■ DATA PROVIDED
+++++
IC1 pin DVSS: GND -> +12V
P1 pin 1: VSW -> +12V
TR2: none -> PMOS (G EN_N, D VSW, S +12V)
+++++
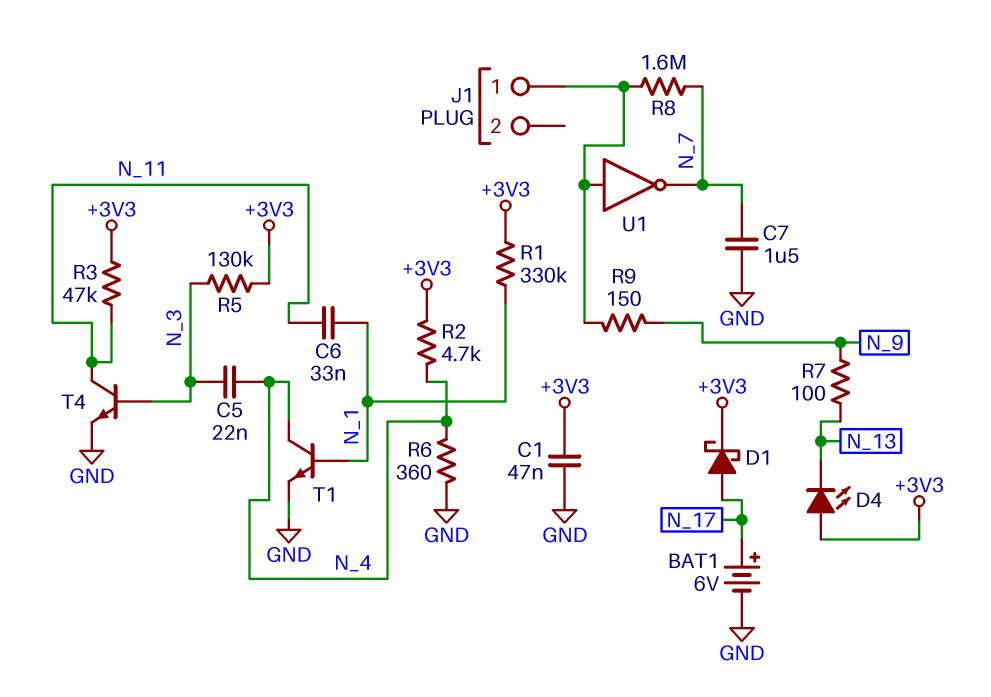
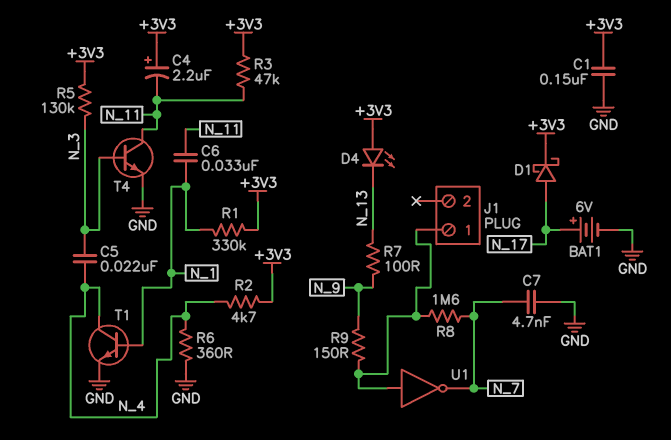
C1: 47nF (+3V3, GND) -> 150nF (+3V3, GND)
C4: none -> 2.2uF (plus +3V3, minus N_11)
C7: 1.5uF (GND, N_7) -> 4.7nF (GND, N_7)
+++++
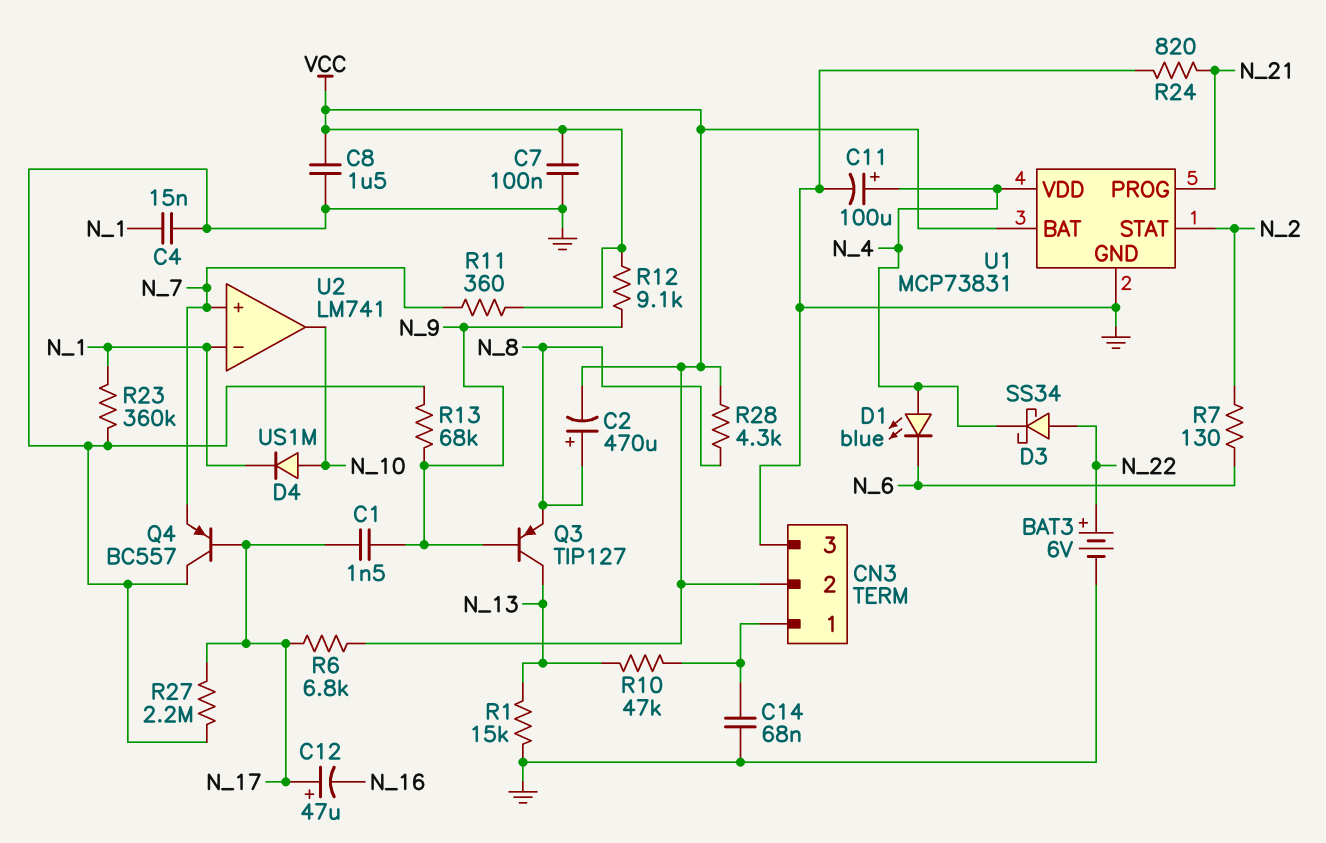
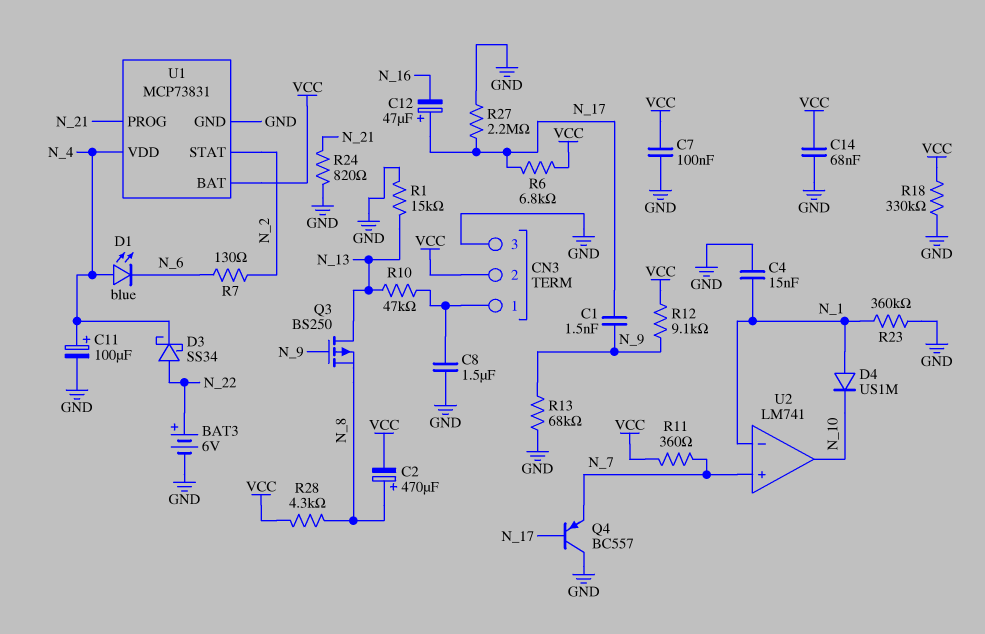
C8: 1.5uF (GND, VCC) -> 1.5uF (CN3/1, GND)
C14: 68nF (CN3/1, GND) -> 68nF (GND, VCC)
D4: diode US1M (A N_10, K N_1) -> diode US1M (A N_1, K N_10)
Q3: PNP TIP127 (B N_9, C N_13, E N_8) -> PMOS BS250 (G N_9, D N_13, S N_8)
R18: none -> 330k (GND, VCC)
+++++
■ TASK BRIEF
Every line from the line containing "IC1 pin DVSS: GND -> +12V" through the line containing "TR2: none -> PMOS (G EN_N, D VSW, S +12V)" in the records above must be retyped exactly. Leave out the rest.

■ EXERCISE SOLUTION
IC1 pin DVSS: GND -> +12V
P1 pin 1: VSW -> +12V
TR2: none -> PMOS (G EN_N, D VSW, S +12V)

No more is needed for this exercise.